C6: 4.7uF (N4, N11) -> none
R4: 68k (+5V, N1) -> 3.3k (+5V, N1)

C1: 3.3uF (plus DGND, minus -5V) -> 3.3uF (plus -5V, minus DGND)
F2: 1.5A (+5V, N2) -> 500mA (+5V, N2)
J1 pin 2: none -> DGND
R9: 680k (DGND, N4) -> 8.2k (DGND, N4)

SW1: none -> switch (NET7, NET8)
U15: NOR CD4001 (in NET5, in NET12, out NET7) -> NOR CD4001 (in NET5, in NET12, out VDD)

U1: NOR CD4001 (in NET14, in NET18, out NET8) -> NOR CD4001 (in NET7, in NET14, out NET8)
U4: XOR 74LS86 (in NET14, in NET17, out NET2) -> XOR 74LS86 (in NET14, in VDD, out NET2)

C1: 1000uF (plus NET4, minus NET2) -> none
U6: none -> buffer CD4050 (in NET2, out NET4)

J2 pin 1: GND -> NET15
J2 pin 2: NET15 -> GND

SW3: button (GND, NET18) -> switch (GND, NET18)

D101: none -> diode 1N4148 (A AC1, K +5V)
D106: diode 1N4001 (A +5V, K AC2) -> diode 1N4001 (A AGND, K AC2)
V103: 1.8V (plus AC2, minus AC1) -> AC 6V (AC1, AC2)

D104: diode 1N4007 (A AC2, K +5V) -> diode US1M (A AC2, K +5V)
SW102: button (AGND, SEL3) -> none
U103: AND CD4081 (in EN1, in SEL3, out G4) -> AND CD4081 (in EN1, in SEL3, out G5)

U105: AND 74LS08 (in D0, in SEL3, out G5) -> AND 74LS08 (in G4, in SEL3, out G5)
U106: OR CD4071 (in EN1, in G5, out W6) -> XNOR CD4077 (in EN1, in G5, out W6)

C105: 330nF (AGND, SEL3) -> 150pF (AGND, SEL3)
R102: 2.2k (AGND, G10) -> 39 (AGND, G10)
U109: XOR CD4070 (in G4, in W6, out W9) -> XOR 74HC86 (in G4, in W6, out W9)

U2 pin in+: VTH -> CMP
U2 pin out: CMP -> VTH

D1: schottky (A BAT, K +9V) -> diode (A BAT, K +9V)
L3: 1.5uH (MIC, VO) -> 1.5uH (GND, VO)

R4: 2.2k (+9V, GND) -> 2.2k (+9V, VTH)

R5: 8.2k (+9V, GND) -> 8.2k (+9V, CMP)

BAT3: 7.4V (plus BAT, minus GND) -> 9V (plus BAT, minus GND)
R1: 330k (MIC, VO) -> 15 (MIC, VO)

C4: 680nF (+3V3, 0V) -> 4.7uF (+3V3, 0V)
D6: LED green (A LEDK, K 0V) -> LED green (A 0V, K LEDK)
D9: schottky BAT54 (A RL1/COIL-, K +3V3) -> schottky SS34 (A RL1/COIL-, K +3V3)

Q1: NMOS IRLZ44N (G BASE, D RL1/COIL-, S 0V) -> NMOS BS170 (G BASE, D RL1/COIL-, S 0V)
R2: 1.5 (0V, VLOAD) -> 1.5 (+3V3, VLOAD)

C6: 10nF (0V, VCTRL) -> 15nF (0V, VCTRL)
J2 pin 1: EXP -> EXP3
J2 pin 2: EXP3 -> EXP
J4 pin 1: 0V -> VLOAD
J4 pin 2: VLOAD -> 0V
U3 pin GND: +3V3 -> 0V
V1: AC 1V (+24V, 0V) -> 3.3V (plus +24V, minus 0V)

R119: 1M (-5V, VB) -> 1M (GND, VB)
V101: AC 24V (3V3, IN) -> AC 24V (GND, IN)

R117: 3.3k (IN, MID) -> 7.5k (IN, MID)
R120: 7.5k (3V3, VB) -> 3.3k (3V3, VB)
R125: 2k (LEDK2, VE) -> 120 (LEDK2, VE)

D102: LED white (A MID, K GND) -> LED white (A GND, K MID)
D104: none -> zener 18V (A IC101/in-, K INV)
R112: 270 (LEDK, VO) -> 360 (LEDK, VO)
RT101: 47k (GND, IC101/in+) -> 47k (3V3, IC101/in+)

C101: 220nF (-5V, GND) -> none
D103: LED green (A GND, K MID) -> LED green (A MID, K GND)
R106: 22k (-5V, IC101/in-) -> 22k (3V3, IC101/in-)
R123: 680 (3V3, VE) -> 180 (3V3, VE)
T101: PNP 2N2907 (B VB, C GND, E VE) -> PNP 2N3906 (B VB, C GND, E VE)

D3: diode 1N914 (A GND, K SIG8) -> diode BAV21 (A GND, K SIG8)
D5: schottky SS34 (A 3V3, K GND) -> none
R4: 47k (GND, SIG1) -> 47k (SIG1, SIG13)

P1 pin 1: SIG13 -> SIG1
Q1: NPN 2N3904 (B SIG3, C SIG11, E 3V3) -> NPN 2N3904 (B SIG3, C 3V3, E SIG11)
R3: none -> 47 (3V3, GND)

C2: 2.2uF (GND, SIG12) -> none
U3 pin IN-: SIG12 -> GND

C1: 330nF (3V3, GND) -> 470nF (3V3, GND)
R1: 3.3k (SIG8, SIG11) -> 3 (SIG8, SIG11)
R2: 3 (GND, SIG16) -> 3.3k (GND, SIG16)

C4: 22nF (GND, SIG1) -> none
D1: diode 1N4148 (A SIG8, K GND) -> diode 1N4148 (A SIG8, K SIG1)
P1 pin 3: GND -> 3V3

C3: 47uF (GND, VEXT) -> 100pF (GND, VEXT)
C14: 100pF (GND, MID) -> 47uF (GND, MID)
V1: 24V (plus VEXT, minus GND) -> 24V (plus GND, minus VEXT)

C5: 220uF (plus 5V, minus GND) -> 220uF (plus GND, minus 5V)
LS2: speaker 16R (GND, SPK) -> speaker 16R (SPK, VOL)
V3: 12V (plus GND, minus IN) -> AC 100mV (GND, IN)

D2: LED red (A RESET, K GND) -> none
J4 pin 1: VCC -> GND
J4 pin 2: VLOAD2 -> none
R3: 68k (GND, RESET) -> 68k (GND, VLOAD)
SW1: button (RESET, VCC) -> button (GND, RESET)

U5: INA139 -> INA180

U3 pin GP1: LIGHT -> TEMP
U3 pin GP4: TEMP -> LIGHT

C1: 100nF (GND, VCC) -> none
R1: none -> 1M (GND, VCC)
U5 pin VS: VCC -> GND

______________________________

Please print exactly what appears from the first line of the data through the line with "U1: NOR CD4001", including both of those lines and nothing past them.

**REPLY:**
C6: 4.7uF (N4, N11) -> none
R4: 68k (+5V, N1) -> 3.3k (+5V, N1)

C1: 3.3uF (plus DGND, minus -5V) -> 3.3uF (plus -5V, minus DGND)
F2: 1.5A (+5V, N2) -> 500mA (+5V, N2)
J1 pin 2: none -> DGND
R9: 680k (DGND, N4) -> 8.2k (DGND, N4)

SW1: none -> switch (NET7, NET8)
U15: NOR CD4001 (in NET5, in NET12, out NET7) -> NOR CD4001 (in NET5, in NET12, out VDD)

U1: NOR CD4001 (in NET14, in NET18, out NET8) -> NOR CD4001 (in NET7, in NET14, out NET8)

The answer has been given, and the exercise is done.